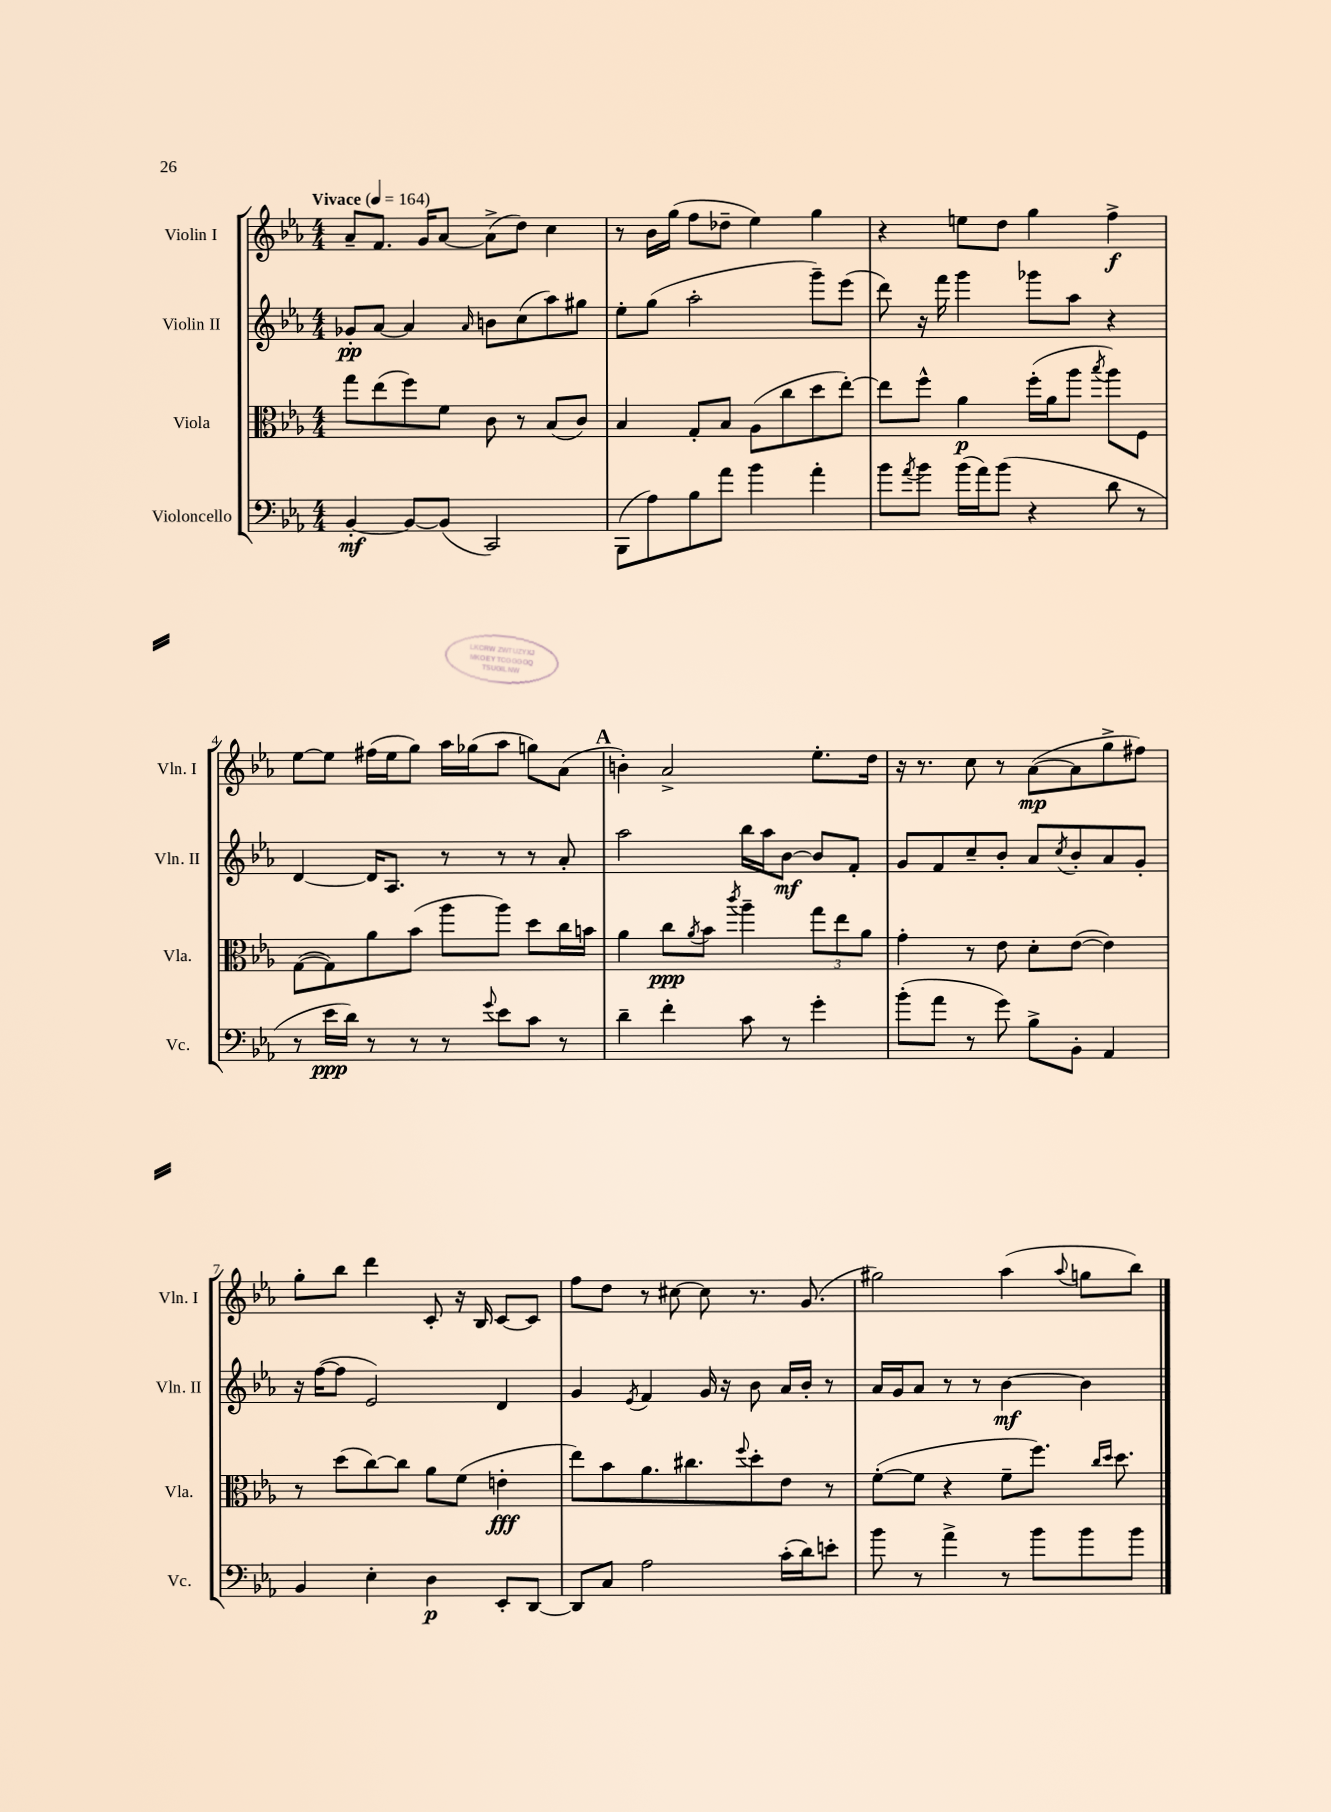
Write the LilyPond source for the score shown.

<<
\new StaffGroup <<
\new Staff = "s0" \with { instrumentName = "Violin I" shortInstrumentName = "Vln. I" } {
    \clef treble \key ees \major \numericTimeSignature \time 4/4 \tempo "Vivace" 4 = 164
    aes'8-- f'8. g'16 aes'8~ aes'8->( d''8) c''4 |
    r8 bes'16 g''16( f''8 des''8-- ees''4) g''4 |
    r4 e''8 d''8 g''4 f''4->\f |
    ees''8~ ees''8 fis''16( ees''16 g''8) aes''16 ges''16( aes''8 g''8) aes'8( |
    \mark \markup { \bold "A" } b'4-.) aes'2-> ees''8.-. d''16 |
    r16 r8. c''8 r8 aes'8~\mp( aes'8 g''8-> fis''8) |
    g''8-. bes''8 d'''4 c'8-. r16 bes16 c'8~ c'8 |
    f''8 d''8 r8 cis''8~ cis''8 r8. g'8.( |
    gis''2) aes''4( \appoggiatura { aes''8 } g''8 bes''8) \bar "|." |
}
\new Staff = "s1" \with { instrumentName = "Violin II" shortInstrumentName = "Vln. II" } {
    \clef treble \key ees \major \numericTimeSignature \time 4/4
    ges'8-.\pp aes'8~ aes'4 \grace { aes'16 } b'8 c''8( aes''8) gis''8 |
    ees''8-. g''8( aes''2-. g'''8--) ees'''8( |
    d'''8) r16 f'''16 g'''4 ges'''8 aes''8 r4 |
    d'4~ d'16 aes8. r8 r8 r8 aes'8-. |
    \mark \markup { \bold "A" } aes''2 bes''16 aes''16 bes'8~\mf bes'8 f'8-. |
    g'8 f'8 c''8-- bes'8-. aes'8 \acciaccatura { c''8 } bes'8-. aes'8 g'8-. |
    r16 f''16~( f''8 ees'2) d'4 |
    g'4 \acciaccatura { ees'8 } f'4 g'16 r16 bes'8 aes'16 bes'16-. r8 |
    aes'16 g'16 aes'8 r8 r8 bes'4~\mf bes'4 \bar "|." |
}
\new Staff = "s2" \with { instrumentName = "Viola" shortInstrumentName = "Vla." } {
    \clef alto \key ees \major \numericTimeSignature \time 4/4
    g''8 ees''8( f''8) f'8 c'8 r8 bes8( c'8) |
    bes4 g8-. bes8 aes8( c''8 d''8 ees''8~-.) |
    ees''8 f''8-^ aes'4\p f''16-.( aes'16 aes''8 \acciaccatura { bes''8 } aes''8) f8 |
    g8~( g8) aes'8 bes'8( aes''8 aes''8) d''8 c''16 b'16 |
    \mark \markup { \bold "A" } aes'4 c''8\ppp \acciaccatura { aes'8 } bes'8 \acciaccatura { c'''8 } aes''4-- \tuplet 3/2 { g''8 ees''8 aes'8 } |
    g'4-. r8 ees'8 d'8-. ees'8~( ees'4) |
    r8 d''8( c''8~) c''8 aes'8 f'8( e'4-.\fff |
    ees''8) bes'8 aes'8. cis''8. \appoggiatura { f''8 } d''8-. ees'8 r8 |
    f'8~-.( f'8 r4 f'8-- f''8.) \grace { c''16 d''16 } d''8. \bar "|." |
}
\new Staff = "s3" \with { instrumentName = "Violoncello" shortInstrumentName = "Vc." } {
    \clef bass \key ees \major \numericTimeSignature \time 4/4
    bes,4~-.\mf bes,8~ bes,8( c,2) |
    bes,,8( aes8) bes8 aes'8 bes'4 aes'4-. |
    bes'8 \acciaccatura { aes'8 } bes'8 bes'16( aes'16) bes'8( r4 d'8 r8 |
    r8 ees'16\ppp d'16) r8 r8 r8 \appoggiatura { g'8 } ees'8 c'8 r8 |
    \mark \markup { \bold "A" } d'4-- f'4-. c'8 r8 g'4-. |
    bes'8-.( aes'8 r8 g'8) bes8-> bes,8-. aes,4 |
    bes,4 ees4-. d4\p ees,8-. d,8~ |
    d,8 c8 aes2 c'16-.( d'16) e'8-. |
    bes'8 r8 aes'4-> r8 bes'8 bes'8 bes'8 \bar "|." |
}
>>
>>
◆ ◆ ◆ ◆ ◆
**To do**
How many of the lines above contain the word "treble"? Reply with the number alone.

**Exercise response**
2